### TASK STATEMENT:
Leaving out the pictures, copy each record below exactly.
___ PROVIDED MATERIAL ___
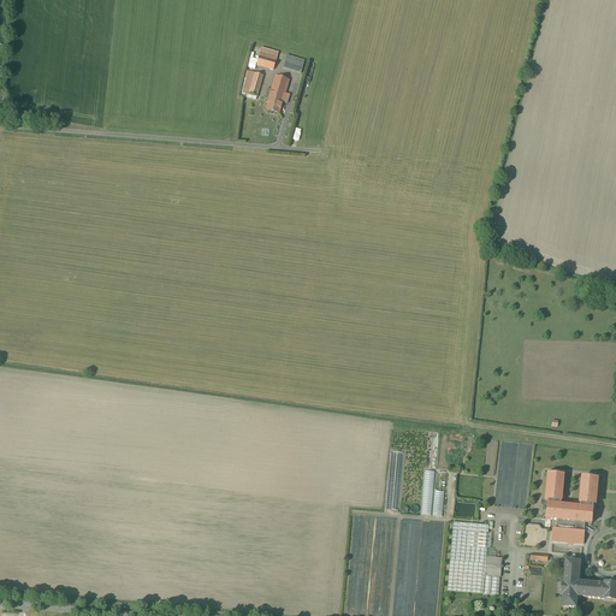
[(279,54),(261,49),(256,66),(274,71),(279,54)]
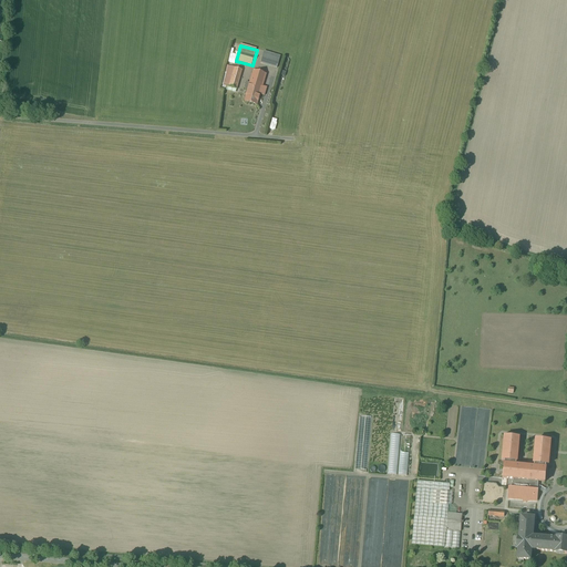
[(280,58),(264,53),(260,64),(277,69),(280,58)]
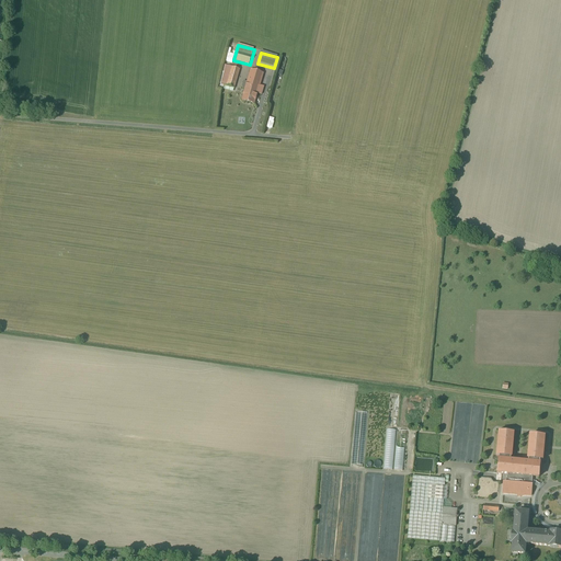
[(240,70),(227,67),(222,84),(236,88),(240,70)]
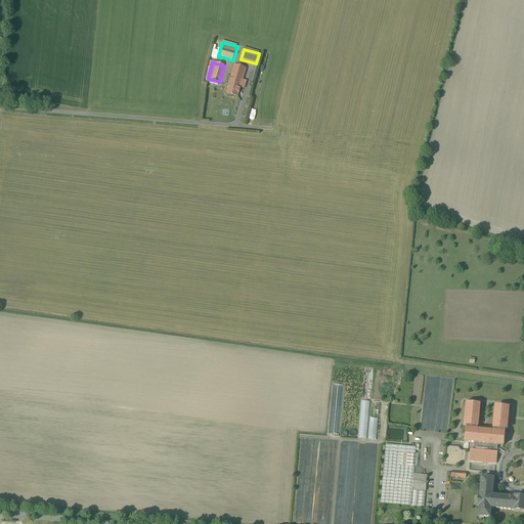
[(230,79),(246,84),(247,81),(244,80),(247,70),(233,67),(230,79)]
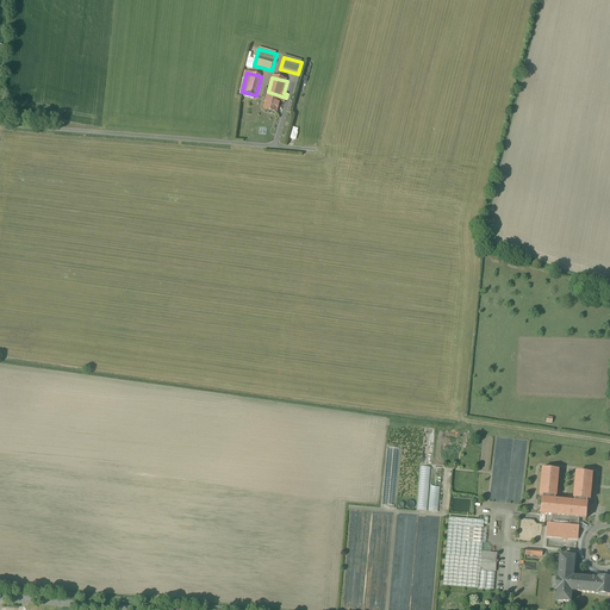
[(286,98),(268,92),(263,110),(279,113),(282,103),(285,103),(286,98)]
___
### RESULT FOR THIS EXERCISE:
[(279,54),(261,49),(256,66),(274,71),(279,54)]
[(280,58),(264,53),(260,64),(277,69),(280,58)]
[(240,70),(227,67),(222,84),(236,88),(240,70)]
[(230,79),(246,84),(247,81),(244,80),(247,70),(233,67),(230,79)]
[(286,98),(268,92),(263,110),(279,113),(282,103),(285,103),(286,98)]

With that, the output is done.